**Request:** Give the number of lines in the records that contain the string "kern", with case counting. Reply with the number alone.

**Information given:**
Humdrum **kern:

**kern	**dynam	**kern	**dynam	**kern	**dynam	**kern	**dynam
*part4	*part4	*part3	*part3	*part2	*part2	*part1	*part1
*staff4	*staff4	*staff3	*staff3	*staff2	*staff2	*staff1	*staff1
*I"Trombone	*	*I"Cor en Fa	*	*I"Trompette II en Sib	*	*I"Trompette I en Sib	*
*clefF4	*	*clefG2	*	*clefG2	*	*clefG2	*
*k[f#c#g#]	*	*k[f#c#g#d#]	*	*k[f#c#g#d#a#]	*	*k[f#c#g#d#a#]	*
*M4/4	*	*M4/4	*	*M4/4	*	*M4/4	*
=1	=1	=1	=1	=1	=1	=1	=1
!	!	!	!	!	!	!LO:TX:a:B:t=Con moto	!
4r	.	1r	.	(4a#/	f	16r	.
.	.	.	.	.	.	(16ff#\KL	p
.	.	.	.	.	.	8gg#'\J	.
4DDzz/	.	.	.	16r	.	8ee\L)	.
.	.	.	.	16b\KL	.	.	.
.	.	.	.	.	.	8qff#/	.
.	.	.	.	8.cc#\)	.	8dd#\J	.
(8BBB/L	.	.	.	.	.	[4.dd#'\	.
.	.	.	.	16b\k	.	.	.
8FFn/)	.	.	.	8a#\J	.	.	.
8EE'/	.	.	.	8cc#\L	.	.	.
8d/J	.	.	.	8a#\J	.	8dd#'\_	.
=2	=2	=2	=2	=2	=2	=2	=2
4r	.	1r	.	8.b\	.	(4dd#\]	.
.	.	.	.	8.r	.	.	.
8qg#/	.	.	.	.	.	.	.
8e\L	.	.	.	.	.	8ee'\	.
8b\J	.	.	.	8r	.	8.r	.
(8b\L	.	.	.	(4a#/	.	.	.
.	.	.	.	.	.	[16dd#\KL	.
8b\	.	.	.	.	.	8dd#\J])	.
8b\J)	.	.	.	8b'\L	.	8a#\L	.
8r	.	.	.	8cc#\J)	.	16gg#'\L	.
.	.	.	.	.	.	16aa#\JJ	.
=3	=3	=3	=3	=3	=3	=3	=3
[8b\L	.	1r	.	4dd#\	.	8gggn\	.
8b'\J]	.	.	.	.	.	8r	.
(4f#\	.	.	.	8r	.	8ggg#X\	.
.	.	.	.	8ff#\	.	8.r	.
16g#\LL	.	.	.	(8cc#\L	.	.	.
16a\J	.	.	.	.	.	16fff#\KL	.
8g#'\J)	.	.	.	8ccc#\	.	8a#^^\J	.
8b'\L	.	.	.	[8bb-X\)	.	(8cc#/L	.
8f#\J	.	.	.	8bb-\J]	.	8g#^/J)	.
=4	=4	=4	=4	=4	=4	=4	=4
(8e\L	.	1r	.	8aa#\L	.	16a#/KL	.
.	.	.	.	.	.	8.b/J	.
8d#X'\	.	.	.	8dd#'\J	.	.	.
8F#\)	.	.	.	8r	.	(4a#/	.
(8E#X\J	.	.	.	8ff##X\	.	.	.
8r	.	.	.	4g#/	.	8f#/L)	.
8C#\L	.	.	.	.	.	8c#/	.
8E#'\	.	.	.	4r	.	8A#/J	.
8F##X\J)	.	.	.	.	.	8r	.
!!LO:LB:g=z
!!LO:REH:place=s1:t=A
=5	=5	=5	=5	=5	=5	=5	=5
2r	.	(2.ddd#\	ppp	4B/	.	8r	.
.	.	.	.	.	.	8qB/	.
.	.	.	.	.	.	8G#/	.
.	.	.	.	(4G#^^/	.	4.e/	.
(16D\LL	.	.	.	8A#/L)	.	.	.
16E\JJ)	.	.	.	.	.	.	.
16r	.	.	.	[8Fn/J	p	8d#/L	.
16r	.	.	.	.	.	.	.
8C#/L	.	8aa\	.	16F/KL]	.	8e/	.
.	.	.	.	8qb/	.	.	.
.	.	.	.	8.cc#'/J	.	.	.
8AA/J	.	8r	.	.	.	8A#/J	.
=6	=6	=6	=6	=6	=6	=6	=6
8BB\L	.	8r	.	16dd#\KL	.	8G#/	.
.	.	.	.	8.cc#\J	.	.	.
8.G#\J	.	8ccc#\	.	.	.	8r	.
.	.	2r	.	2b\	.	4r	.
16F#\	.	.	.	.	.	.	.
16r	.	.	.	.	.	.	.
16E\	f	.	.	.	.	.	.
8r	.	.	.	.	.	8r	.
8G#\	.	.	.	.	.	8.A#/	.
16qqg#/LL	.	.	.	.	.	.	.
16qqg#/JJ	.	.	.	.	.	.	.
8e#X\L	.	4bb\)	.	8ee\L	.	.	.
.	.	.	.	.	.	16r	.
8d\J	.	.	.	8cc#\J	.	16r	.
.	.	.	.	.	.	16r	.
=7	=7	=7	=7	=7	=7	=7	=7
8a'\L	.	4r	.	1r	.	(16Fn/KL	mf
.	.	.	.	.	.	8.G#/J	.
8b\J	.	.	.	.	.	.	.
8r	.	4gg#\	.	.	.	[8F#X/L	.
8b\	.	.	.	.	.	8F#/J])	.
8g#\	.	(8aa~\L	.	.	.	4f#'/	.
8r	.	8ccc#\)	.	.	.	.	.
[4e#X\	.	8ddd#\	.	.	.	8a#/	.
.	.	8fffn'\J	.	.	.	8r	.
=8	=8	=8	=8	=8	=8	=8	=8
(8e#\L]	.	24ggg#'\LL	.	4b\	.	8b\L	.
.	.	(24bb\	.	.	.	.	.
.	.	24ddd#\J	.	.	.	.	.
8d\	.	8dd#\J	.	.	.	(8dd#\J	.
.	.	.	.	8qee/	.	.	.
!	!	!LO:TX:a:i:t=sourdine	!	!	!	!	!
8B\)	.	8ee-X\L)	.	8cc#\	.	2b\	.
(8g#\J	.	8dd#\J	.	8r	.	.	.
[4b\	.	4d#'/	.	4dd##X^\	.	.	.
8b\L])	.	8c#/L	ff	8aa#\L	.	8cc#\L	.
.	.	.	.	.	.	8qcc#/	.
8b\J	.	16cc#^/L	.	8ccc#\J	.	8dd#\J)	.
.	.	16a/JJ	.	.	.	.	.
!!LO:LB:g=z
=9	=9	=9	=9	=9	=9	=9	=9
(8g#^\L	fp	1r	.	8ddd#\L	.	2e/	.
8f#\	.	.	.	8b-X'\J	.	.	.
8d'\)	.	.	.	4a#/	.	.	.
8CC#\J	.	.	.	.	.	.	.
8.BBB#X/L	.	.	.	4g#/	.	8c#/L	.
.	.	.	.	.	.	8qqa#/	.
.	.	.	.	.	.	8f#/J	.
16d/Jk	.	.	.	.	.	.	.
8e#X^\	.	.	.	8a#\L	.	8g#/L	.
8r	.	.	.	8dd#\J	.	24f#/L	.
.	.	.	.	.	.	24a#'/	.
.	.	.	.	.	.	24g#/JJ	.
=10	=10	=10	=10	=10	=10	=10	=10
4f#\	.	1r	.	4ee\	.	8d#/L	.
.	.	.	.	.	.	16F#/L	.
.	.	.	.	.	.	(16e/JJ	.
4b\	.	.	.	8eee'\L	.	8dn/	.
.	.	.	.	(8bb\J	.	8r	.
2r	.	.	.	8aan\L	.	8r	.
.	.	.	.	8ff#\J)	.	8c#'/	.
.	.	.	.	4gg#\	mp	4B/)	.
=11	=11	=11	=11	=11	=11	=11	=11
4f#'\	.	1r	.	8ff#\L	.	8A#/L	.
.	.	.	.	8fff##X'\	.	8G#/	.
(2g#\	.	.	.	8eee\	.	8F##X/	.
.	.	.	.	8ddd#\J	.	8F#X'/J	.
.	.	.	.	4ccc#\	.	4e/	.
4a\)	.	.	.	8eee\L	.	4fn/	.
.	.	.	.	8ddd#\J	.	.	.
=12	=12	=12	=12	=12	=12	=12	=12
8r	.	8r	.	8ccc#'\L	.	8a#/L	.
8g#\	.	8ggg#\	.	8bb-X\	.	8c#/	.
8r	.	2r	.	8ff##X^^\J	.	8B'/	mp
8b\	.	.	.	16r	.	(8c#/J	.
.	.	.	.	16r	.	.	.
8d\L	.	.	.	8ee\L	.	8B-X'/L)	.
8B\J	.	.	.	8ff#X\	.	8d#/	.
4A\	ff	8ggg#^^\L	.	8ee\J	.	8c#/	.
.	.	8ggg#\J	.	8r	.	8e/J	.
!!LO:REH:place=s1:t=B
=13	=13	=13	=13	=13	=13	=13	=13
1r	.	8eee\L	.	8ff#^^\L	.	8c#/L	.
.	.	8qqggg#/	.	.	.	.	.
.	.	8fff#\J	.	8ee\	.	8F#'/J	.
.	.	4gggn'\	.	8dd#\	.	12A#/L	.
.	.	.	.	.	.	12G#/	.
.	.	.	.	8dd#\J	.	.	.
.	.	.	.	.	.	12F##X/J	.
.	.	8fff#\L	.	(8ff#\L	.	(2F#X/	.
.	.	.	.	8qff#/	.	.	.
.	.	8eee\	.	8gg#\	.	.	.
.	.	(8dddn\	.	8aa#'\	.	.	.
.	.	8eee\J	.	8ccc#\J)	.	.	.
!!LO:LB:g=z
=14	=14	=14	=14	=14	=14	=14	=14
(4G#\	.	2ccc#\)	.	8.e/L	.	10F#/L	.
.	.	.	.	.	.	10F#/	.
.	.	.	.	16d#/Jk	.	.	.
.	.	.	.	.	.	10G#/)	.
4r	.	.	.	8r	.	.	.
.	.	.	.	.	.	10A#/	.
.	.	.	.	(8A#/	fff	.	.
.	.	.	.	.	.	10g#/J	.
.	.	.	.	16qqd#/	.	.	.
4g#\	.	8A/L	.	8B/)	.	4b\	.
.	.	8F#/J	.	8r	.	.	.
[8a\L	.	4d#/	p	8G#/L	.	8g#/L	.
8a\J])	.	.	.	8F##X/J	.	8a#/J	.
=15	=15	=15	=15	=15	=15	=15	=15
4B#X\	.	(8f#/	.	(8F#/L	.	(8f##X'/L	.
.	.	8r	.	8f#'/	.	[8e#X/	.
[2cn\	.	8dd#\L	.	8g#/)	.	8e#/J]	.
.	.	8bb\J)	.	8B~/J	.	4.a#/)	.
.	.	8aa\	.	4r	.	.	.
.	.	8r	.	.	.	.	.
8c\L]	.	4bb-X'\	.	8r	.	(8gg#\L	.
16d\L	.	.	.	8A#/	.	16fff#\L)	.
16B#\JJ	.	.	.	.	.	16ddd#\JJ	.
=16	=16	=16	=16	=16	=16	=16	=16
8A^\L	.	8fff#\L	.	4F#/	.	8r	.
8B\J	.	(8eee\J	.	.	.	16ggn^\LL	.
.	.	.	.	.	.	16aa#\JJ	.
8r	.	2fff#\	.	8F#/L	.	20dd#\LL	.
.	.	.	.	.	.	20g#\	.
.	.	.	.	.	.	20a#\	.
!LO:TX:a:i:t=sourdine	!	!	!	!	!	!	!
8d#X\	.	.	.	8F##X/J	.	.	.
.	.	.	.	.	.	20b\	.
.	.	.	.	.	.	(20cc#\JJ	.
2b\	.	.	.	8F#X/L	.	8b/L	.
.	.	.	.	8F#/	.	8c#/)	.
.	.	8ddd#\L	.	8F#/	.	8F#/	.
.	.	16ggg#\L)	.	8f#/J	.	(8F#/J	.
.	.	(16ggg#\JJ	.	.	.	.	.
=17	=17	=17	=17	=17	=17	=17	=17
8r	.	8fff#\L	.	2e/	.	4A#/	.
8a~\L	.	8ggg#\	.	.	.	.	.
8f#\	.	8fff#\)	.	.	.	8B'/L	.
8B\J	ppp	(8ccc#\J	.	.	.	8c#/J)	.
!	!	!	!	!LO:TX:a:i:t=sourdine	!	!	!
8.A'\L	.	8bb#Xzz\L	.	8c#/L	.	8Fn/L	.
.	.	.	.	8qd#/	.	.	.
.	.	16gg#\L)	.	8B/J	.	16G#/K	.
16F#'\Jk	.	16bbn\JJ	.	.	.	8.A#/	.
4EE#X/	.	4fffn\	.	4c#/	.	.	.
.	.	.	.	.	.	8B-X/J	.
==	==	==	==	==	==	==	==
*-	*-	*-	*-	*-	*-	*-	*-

**Written answer:** 2